WORK ORDER:
Go to the line in the entries below that holds "(130, 246) = (701, 389): black dice -> none" and repeat exactly from there through the line that holds "(242, 56) = (275, 456): purple", inclusive.

DATA FOR THE TASK:
────

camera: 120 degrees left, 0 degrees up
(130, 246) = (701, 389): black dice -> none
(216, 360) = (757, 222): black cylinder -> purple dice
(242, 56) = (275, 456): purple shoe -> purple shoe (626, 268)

────

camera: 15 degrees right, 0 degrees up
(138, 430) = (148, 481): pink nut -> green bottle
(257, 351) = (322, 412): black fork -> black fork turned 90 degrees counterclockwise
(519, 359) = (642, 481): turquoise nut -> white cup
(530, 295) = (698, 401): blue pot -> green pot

────

FINISHED EXERCISE:
(130, 246) = (701, 389): black dice -> none
(216, 360) = (757, 222): black cylinder -> purple dice
(242, 56) = (275, 456): purple shoe -> purple shoe (626, 268)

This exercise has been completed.